- [About this task] What's needed is an exact copy of all the data below, without pictures.

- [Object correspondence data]

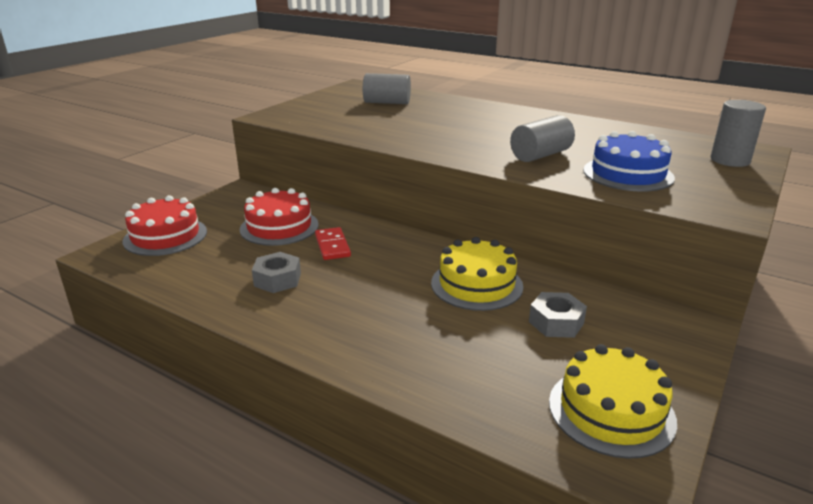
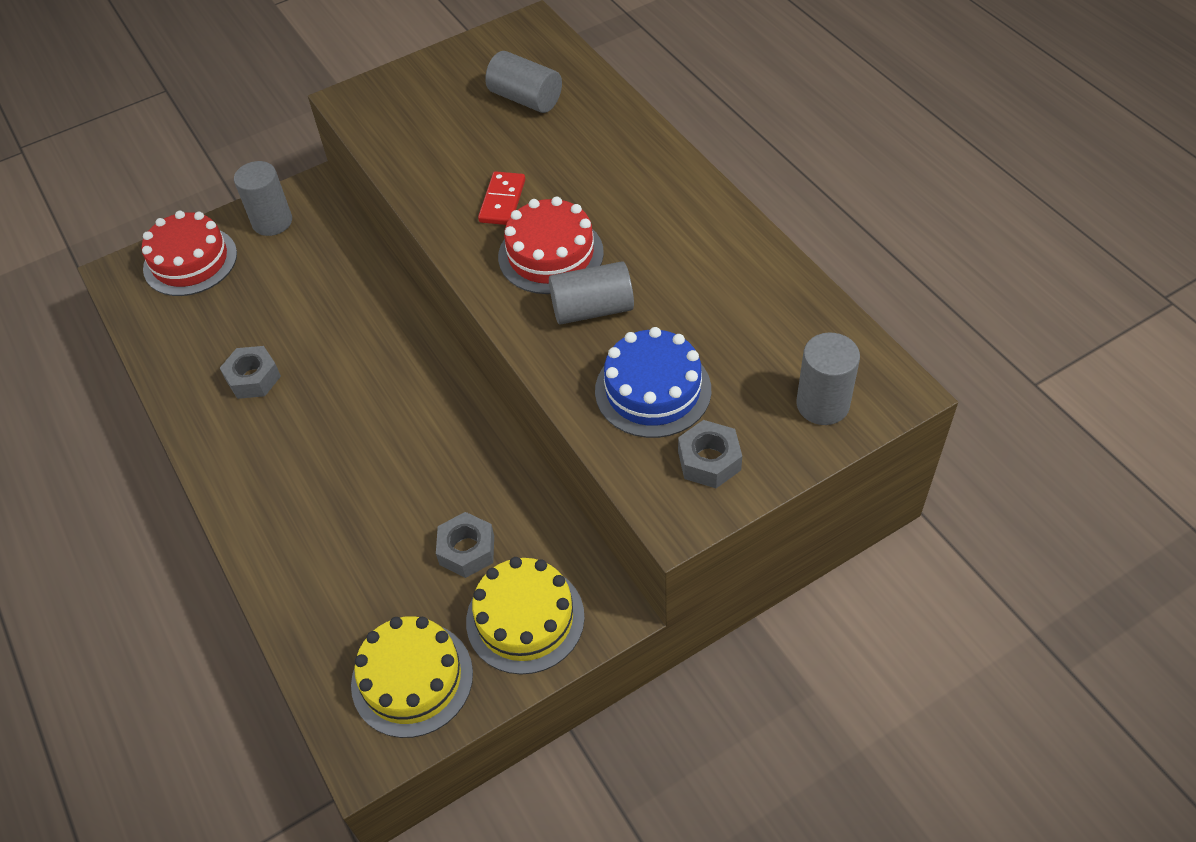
camera: 30 degrees right, 25 degrees up
(221, 207) = (272, 222): none -> grey cylinder
(279, 227) = (310, 282): red cake -> red cake (550, 254)
(332, 246) = (341, 339): red domino -> red domino (502, 201)
(476, 284) = (438, 461): yellow cake -> yellow cake (525, 618)
(708, 190) = (709, 460): none -> grey nut

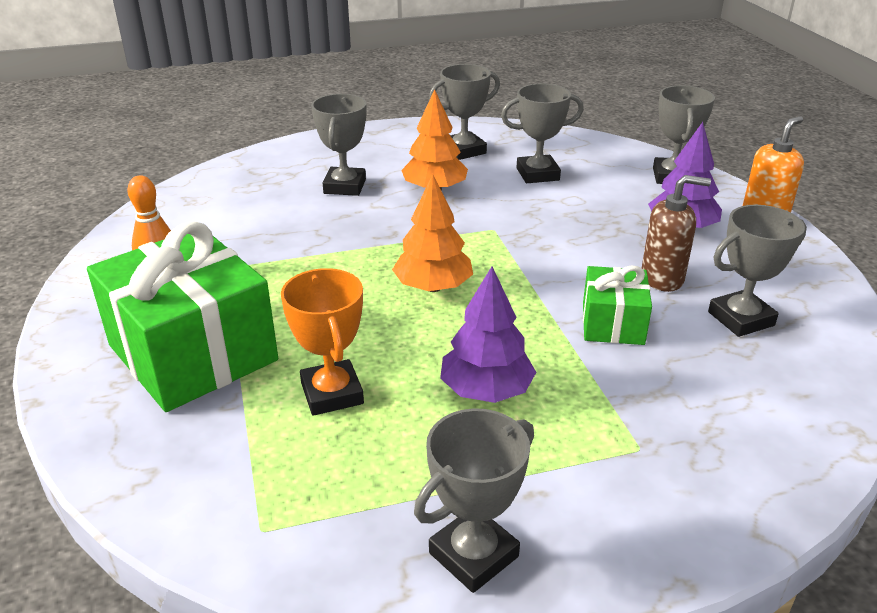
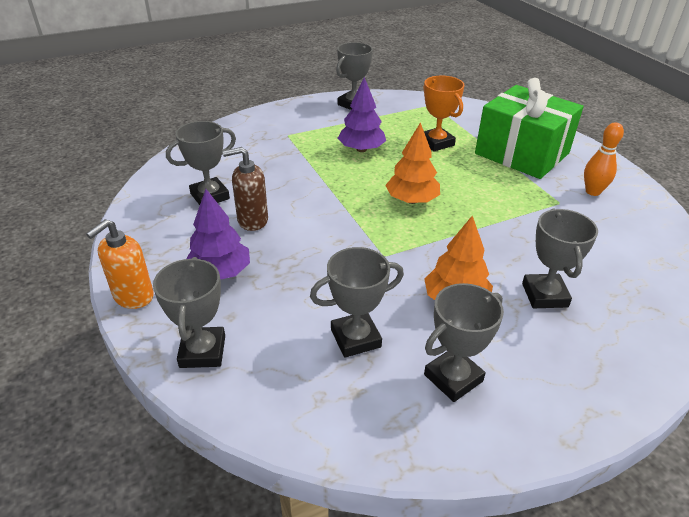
camera: 170 degrees right, 5 degrees up
(613, 323) = (292, 187): green gift -> none

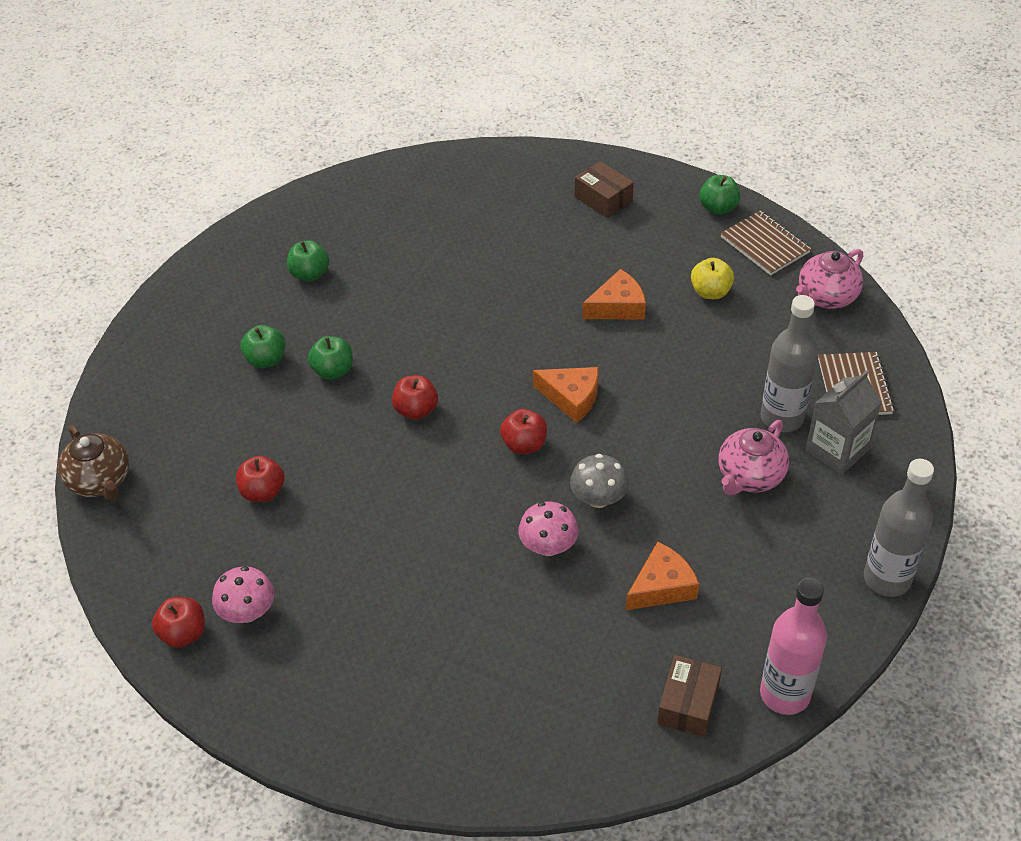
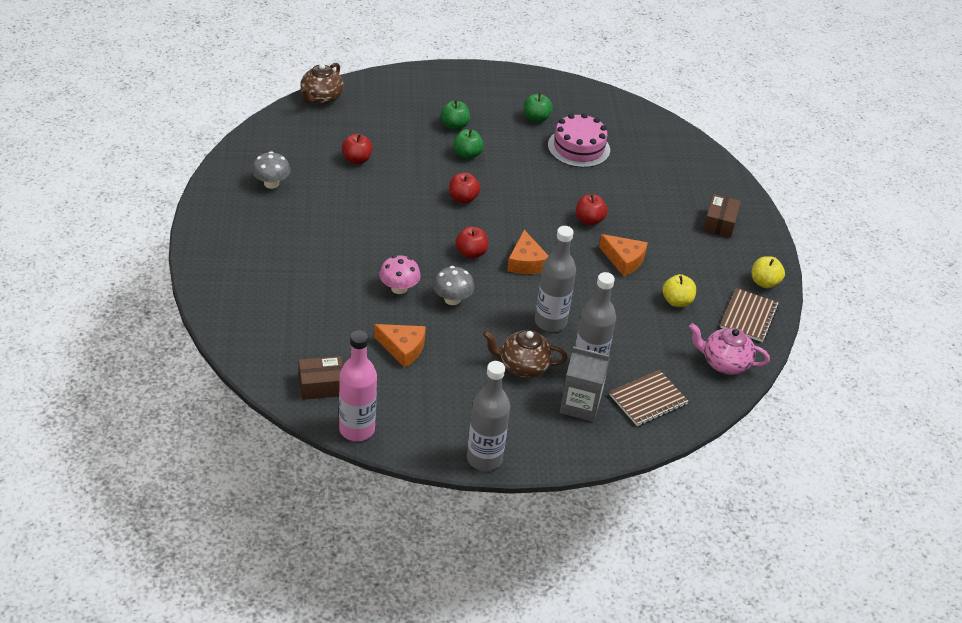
camera: 55 degrees right, 5 degrees down
(183, 634) = (242, 165): red apple -> red apple (589, 220)
(247, 612) = (271, 183): pink mushroom -> grey mushroom
(393, 259) = (578, 147): none -> pink cake
(687, 419) = (550, 322): none -> grey bottle
(718, 208) = (764, 282): green apple -> yellow apple
(750, 477) = (523, 366): pink teapot -> brown teapot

- [Written response]
camera: 30 degrees right, 25 degrees up
(221, 207) = (272, 222): none -> grey cylinder
(279, 227) = (310, 282): red cake -> red cake (550, 254)
(332, 246) = (341, 339): red domino -> red domino (502, 201)
(476, 284) = (438, 461): yellow cake -> yellow cake (525, 618)
(708, 190) = (709, 460): none -> grey nut

camera: 170 degrees right, 5 degrees up
(613, 323) = (292, 187): green gift -> none

camera: 55 degrees right, 5 degrees down
(183, 634) = (242, 165): red apple -> red apple (589, 220)
(247, 612) = (271, 183): pink mushroom -> grey mushroom
(393, 259) = (578, 147): none -> pink cake
(687, 419) = (550, 322): none -> grey bottle
(718, 208) = (764, 282): green apple -> yellow apple
(750, 477) = (523, 366): pink teapot -> brown teapot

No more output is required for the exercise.